**YOUR GOAL:** Return, exactly and in full, the lines of the records below starting at the one with "turquoise shoe [34,521,142,633]" and ending at the one with "none -> black wallet [460,214,503,241]", and no other lines.

**SUPPLIED MATERIAL:**
◆ ◆ ◆

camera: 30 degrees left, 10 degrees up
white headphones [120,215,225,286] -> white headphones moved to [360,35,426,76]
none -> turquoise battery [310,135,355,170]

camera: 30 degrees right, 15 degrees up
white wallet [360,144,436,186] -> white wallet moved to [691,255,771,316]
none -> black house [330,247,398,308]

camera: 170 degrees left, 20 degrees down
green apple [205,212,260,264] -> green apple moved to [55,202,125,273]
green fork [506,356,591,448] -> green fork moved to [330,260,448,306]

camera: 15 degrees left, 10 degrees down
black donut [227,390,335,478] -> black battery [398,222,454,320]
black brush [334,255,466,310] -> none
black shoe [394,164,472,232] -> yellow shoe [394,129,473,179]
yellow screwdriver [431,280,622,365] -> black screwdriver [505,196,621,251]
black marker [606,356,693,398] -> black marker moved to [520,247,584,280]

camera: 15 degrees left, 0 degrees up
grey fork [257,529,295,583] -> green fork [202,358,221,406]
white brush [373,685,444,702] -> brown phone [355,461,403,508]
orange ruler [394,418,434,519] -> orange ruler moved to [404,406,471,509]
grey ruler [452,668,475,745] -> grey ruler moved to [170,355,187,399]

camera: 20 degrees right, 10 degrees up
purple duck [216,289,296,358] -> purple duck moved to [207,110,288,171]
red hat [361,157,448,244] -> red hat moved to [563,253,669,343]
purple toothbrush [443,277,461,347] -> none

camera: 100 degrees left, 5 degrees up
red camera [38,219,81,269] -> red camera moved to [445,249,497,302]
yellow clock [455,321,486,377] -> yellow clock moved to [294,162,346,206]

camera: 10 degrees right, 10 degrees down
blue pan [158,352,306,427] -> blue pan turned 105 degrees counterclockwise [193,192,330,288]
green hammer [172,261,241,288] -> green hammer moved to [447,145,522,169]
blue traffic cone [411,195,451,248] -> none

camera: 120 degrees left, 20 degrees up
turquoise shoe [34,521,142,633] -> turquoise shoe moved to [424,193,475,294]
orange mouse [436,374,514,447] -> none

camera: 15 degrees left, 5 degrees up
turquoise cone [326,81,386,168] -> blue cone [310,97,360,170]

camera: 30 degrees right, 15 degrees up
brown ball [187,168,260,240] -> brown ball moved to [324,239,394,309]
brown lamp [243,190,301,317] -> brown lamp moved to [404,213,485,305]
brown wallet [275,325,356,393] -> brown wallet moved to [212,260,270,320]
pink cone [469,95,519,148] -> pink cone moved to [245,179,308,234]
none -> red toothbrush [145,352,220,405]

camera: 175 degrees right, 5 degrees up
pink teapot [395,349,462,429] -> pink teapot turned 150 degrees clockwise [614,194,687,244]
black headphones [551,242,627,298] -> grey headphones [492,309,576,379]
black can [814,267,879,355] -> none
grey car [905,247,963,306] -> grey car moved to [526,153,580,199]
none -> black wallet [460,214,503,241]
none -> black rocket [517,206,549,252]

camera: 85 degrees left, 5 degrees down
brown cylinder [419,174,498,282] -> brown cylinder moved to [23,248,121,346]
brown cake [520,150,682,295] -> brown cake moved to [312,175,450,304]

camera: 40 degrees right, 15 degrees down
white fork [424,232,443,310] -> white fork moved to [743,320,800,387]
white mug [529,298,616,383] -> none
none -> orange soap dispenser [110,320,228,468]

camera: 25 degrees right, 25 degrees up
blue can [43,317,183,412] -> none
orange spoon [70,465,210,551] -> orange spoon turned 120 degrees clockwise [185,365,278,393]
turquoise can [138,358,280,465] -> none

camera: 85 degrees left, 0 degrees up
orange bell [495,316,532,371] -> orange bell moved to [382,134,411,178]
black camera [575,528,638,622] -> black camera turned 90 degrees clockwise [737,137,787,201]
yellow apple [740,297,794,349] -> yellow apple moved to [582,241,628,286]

◆ ◆ ◆

**SOLUTION TO THE EXERCISE:**
turquoise shoe [34,521,142,633] -> turquoise shoe moved to [424,193,475,294]
orange mouse [436,374,514,447] -> none

camera: 15 degrees left, 5 degrees up
turquoise cone [326,81,386,168] -> blue cone [310,97,360,170]

camera: 30 degrees right, 15 degrees up
brown ball [187,168,260,240] -> brown ball moved to [324,239,394,309]
brown lamp [243,190,301,317] -> brown lamp moved to [404,213,485,305]
brown wallet [275,325,356,393] -> brown wallet moved to [212,260,270,320]
pink cone [469,95,519,148] -> pink cone moved to [245,179,308,234]
none -> red toothbrush [145,352,220,405]

camera: 175 degrees right, 5 degrees up
pink teapot [395,349,462,429] -> pink teapot turned 150 degrees clockwise [614,194,687,244]
black headphones [551,242,627,298] -> grey headphones [492,309,576,379]
black can [814,267,879,355] -> none
grey car [905,247,963,306] -> grey car moved to [526,153,580,199]
none -> black wallet [460,214,503,241]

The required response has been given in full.